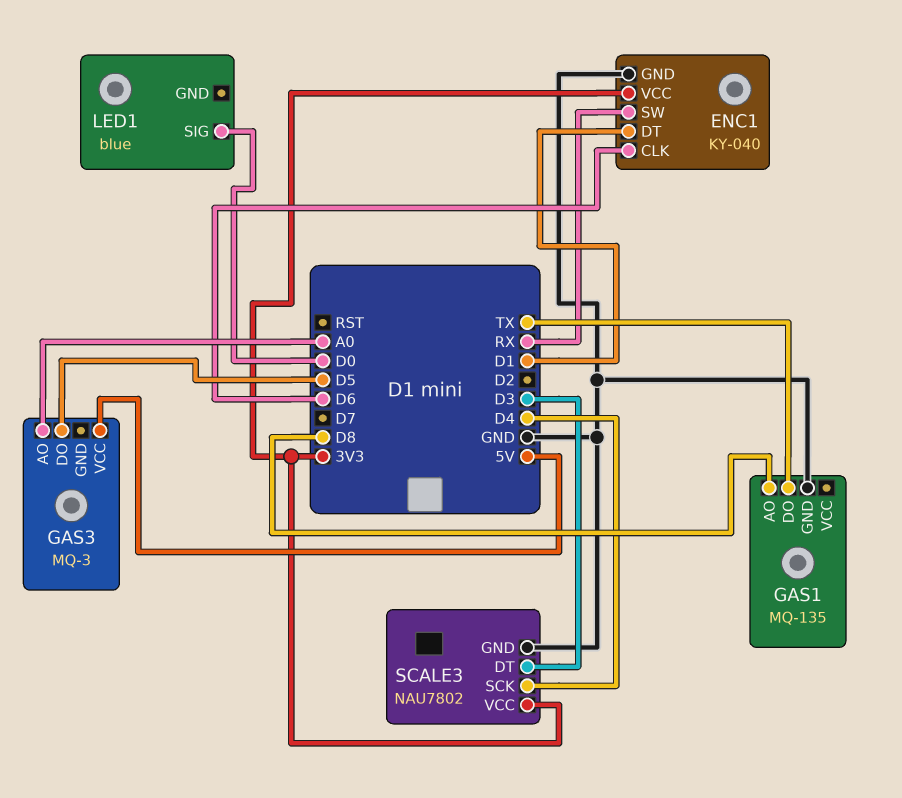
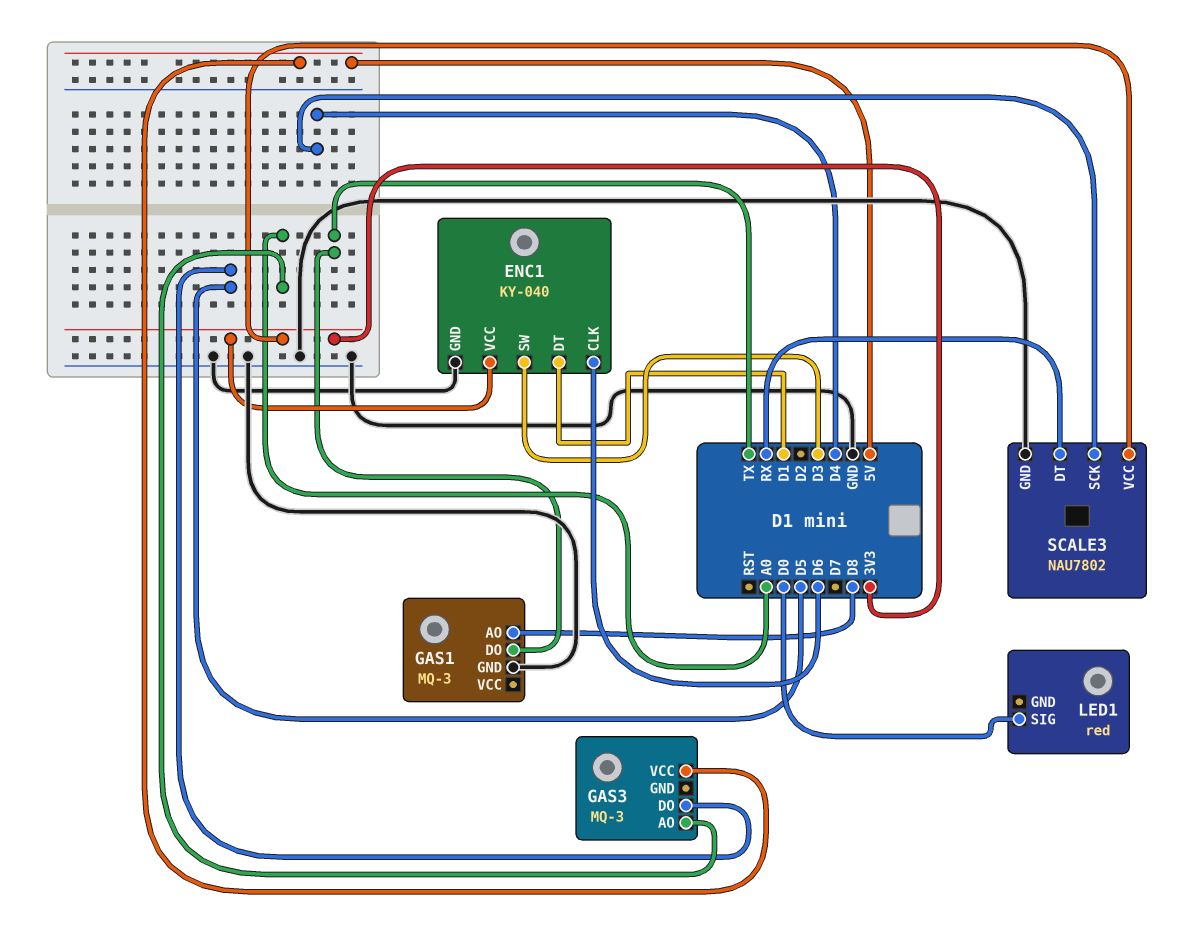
ENC1 pin SW: RX -> D3
GAS1: MQ-135 -> MQ-3
LED1: blue -> red
SCALE3 pin DT: D3 -> RX

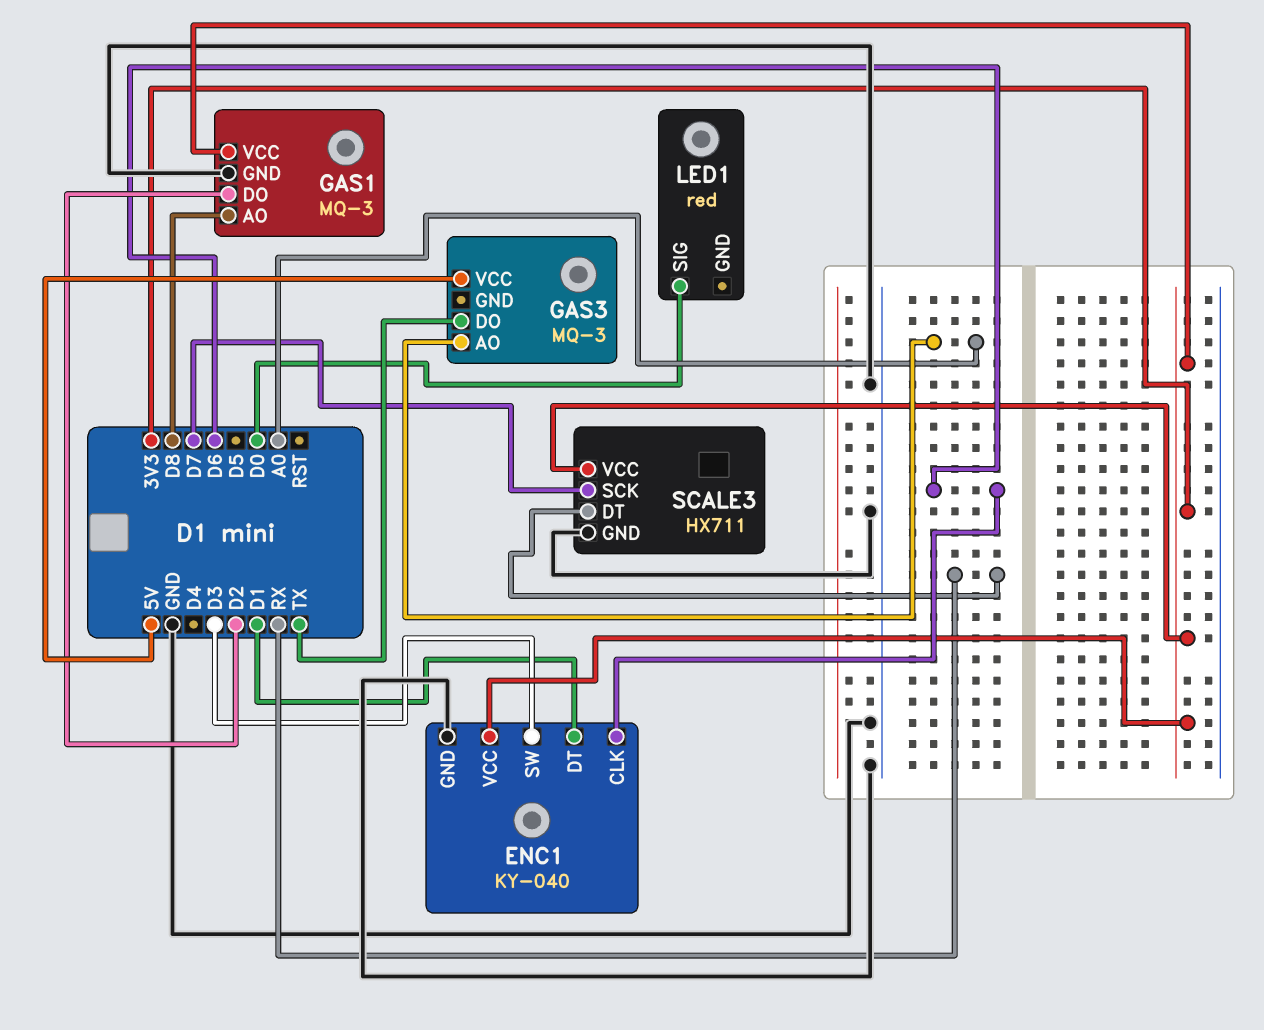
GAS1 pin DO: TX -> D2
GAS1 pin VCC: none -> 3V3
GAS3 pin DO: D5 -> TX
SCALE3: NAU7802 -> HX711
SCALE3 pin SCK: D4 -> D7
#####
The records above should be written out exactly, and the images dropped.

ENC1 pin SW: RX -> D3
GAS1: MQ-135 -> MQ-3
LED1: blue -> red
SCALE3 pin DT: D3 -> RX

GAS1 pin DO: TX -> D2
GAS1 pin VCC: none -> 3V3
GAS3 pin DO: D5 -> TX
SCALE3: NAU7802 -> HX711
SCALE3 pin SCK: D4 -> D7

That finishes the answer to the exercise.